Records provided »

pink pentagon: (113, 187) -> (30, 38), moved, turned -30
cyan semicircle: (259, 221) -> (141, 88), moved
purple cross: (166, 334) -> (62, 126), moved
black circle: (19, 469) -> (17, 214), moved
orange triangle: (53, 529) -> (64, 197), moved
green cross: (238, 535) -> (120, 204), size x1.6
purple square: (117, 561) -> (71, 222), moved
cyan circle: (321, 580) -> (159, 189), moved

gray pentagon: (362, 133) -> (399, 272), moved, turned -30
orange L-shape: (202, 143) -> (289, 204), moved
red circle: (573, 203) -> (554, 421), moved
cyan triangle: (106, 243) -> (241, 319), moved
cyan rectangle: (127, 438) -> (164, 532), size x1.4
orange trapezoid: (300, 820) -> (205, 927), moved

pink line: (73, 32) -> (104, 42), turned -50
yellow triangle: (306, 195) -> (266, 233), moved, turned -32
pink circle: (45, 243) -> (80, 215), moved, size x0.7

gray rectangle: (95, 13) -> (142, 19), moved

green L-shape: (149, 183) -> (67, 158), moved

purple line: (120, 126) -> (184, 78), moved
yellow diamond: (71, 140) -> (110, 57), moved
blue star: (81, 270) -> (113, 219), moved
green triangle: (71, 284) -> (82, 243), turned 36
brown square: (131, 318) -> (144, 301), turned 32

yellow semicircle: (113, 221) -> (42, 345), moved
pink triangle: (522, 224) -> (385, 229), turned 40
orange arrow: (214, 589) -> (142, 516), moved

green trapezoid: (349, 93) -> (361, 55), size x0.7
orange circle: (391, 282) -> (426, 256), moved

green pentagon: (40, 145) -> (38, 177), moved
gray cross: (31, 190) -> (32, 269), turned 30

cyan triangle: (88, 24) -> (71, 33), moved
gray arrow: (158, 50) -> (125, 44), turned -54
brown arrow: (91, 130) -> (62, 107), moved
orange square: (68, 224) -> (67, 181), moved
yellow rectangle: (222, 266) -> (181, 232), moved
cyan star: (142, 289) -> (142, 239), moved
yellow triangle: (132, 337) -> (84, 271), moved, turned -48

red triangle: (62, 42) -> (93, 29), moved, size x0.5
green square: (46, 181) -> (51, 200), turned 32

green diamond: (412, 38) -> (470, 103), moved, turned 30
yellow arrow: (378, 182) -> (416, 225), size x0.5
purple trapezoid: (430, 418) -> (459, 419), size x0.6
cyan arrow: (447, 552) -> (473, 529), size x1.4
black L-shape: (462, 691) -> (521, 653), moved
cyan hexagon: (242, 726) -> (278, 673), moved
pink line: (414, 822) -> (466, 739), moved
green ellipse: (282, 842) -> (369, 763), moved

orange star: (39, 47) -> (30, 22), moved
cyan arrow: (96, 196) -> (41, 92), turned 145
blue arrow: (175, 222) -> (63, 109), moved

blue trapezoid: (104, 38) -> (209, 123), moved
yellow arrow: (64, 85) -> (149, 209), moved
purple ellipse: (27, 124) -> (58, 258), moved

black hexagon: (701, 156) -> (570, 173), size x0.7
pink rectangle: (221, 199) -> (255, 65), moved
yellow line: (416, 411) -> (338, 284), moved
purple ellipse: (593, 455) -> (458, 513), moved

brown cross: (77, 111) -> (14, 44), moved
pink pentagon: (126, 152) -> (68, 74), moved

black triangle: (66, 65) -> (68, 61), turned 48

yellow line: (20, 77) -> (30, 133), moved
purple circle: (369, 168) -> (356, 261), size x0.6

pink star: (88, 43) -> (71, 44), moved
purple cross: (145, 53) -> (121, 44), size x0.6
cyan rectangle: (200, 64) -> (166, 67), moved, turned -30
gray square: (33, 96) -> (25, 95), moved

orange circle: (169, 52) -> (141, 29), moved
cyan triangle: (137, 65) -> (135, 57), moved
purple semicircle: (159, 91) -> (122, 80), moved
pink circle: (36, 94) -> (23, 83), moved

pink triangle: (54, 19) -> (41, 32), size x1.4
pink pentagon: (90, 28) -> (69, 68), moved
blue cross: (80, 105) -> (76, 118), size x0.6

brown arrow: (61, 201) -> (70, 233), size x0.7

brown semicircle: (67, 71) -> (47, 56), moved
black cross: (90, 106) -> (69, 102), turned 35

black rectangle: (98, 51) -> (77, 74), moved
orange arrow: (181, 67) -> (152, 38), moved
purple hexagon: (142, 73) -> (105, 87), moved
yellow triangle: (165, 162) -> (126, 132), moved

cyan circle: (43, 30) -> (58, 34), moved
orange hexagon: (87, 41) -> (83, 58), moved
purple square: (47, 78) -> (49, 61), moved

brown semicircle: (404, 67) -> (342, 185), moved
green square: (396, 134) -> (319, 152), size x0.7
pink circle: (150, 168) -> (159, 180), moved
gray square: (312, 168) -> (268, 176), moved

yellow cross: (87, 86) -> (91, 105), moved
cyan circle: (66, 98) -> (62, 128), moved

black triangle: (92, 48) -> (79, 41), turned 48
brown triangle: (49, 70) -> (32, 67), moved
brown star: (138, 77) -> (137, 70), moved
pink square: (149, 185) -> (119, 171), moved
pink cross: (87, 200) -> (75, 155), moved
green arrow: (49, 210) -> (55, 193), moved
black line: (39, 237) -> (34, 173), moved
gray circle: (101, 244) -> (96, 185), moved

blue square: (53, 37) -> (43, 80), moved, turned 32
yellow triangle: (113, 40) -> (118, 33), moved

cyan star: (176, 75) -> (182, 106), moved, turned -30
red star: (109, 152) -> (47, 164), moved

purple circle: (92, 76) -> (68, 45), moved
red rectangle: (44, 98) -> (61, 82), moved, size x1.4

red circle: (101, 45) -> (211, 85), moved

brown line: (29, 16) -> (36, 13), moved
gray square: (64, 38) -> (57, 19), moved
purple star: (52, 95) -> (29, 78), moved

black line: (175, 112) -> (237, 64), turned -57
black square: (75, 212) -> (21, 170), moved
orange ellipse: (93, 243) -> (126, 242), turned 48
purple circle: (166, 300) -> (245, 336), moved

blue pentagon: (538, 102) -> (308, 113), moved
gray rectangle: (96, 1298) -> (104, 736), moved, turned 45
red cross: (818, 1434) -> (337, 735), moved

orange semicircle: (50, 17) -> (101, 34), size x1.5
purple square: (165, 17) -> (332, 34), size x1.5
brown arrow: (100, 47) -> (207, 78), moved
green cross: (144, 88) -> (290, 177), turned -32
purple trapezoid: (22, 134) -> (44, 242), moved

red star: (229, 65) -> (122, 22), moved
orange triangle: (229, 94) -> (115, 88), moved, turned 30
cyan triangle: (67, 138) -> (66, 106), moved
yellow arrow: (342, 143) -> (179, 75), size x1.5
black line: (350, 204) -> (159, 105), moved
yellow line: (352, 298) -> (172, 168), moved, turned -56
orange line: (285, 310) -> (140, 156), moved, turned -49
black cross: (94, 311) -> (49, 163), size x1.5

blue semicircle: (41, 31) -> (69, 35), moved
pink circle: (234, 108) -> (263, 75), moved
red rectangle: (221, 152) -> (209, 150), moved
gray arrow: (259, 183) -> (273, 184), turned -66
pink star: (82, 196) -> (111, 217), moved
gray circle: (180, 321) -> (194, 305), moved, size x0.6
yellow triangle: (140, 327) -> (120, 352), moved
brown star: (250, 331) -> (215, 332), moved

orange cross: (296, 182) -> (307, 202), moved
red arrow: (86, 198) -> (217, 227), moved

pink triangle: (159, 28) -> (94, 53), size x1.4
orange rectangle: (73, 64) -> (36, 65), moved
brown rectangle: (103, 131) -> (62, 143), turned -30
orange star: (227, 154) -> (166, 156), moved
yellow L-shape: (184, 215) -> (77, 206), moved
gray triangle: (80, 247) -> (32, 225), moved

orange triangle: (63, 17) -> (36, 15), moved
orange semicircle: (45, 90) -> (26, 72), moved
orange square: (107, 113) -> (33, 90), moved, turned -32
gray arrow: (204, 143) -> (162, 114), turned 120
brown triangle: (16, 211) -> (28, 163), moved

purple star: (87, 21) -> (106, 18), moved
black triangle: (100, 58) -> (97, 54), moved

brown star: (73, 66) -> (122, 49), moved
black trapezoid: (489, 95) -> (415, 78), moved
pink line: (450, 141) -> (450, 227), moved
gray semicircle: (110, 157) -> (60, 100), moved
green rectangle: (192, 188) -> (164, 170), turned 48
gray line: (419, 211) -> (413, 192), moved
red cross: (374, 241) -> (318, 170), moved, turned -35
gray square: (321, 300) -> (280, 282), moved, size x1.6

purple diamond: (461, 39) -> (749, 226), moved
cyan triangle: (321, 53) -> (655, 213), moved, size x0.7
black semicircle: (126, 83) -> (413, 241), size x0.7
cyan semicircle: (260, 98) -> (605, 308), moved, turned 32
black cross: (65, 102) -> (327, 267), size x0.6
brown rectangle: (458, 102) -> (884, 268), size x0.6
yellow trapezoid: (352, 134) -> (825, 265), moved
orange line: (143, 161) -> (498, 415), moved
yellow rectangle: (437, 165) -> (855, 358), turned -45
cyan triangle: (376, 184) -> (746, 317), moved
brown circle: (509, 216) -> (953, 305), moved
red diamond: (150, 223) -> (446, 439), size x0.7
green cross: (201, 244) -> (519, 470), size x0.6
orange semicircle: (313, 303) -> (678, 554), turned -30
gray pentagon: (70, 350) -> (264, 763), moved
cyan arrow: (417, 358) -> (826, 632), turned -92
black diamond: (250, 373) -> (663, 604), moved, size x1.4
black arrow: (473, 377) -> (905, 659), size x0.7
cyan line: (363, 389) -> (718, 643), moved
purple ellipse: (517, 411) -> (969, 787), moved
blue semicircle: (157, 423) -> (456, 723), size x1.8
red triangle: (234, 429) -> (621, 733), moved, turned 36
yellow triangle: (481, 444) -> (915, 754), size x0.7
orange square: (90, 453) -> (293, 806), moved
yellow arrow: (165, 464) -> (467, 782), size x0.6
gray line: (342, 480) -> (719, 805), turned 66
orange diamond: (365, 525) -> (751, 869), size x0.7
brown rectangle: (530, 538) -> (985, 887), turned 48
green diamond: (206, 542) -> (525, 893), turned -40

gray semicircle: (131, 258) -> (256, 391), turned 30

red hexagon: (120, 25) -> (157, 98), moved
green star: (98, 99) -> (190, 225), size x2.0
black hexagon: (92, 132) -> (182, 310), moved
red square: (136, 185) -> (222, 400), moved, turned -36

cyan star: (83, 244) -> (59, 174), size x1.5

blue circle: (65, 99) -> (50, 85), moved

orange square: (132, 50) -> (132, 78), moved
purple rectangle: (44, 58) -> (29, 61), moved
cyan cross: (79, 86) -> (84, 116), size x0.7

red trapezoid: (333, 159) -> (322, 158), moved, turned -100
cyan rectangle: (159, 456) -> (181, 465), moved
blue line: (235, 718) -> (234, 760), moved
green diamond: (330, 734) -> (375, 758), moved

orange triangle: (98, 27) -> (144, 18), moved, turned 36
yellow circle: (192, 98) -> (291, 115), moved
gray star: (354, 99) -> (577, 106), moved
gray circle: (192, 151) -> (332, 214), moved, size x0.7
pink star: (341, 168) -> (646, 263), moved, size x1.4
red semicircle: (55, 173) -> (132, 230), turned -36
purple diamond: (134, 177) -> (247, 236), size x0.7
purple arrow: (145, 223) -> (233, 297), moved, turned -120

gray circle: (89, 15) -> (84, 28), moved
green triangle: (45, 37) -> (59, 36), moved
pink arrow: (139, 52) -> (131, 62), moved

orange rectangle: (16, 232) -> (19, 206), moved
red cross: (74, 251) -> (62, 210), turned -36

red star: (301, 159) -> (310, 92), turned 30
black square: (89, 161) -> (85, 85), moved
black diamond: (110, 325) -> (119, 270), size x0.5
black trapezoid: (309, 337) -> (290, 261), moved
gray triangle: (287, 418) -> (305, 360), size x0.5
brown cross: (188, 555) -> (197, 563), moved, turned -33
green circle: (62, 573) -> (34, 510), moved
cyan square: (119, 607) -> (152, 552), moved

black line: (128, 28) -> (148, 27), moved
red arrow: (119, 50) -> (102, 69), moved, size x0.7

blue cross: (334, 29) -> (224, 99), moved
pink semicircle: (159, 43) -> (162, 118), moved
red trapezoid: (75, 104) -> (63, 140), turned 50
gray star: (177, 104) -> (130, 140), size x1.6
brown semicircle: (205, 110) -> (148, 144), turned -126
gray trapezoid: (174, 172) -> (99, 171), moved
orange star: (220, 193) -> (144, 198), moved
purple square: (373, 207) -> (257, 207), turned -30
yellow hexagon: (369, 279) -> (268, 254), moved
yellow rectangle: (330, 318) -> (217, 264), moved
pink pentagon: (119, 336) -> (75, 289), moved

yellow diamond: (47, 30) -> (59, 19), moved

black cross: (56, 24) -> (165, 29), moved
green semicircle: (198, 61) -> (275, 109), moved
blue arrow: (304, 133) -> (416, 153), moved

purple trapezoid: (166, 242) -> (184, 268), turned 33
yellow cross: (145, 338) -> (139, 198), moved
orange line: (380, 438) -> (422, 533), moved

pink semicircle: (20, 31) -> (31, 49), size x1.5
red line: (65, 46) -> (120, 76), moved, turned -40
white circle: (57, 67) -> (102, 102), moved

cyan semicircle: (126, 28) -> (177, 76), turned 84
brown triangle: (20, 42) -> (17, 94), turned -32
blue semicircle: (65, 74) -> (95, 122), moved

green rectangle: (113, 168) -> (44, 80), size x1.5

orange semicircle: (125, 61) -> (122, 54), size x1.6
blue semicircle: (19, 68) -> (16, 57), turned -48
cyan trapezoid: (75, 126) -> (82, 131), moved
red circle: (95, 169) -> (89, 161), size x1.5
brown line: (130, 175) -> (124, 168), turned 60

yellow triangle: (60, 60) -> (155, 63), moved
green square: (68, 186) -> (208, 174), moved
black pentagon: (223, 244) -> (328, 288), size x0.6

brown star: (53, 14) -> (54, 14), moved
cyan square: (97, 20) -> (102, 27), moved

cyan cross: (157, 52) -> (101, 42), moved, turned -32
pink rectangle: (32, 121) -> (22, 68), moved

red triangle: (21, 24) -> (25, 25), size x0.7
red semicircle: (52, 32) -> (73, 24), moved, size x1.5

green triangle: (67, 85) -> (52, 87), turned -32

To do »
Only the lines above from the line with "gray square: (321, 300)" to the line with "brown rectangle: (458, 102)", those two lines included, should be reproduced exactly.

Written answer »
gray square: (321, 300) -> (280, 282), moved, size x1.6

purple diamond: (461, 39) -> (749, 226), moved
cyan triangle: (321, 53) -> (655, 213), moved, size x0.7
black semicircle: (126, 83) -> (413, 241), size x0.7
cyan semicircle: (260, 98) -> (605, 308), moved, turned 32
black cross: (65, 102) -> (327, 267), size x0.6
brown rectangle: (458, 102) -> (884, 268), size x0.6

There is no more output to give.